Problem details
Look through the entries below for the line that contains "WhiteTeddyBear (718, 403)", then set down that line and each one after it exactly, through the last.
+ + + + +
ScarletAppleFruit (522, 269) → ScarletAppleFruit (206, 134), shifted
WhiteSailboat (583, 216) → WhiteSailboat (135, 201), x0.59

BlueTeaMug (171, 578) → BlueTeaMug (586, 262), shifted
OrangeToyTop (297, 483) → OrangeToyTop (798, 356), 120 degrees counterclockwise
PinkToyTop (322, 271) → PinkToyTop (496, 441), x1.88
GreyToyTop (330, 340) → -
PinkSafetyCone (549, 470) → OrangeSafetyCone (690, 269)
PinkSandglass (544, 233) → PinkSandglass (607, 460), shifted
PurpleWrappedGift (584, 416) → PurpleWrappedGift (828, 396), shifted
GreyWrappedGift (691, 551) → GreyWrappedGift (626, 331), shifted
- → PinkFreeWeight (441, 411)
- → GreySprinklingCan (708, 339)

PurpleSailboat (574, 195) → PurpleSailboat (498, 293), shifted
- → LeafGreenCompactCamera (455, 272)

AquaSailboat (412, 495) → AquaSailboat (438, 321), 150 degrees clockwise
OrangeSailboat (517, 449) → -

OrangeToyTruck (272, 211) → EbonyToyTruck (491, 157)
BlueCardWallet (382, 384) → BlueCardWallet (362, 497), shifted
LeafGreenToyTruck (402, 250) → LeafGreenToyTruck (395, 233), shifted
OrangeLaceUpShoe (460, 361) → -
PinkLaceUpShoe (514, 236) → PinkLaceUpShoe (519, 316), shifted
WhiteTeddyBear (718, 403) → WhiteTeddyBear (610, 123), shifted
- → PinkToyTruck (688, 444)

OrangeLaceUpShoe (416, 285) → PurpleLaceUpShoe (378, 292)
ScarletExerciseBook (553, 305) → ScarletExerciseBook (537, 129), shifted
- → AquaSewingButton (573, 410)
+ + + + +
Solution below
WhiteTeddyBear (718, 403) → WhiteTeddyBear (610, 123), shifted
- → PinkToyTruck (688, 444)

OrangeLaceUpShoe (416, 285) → PurpleLaceUpShoe (378, 292)
ScarletExerciseBook (553, 305) → ScarletExerciseBook (537, 129), shifted
- → AquaSewingButton (573, 410)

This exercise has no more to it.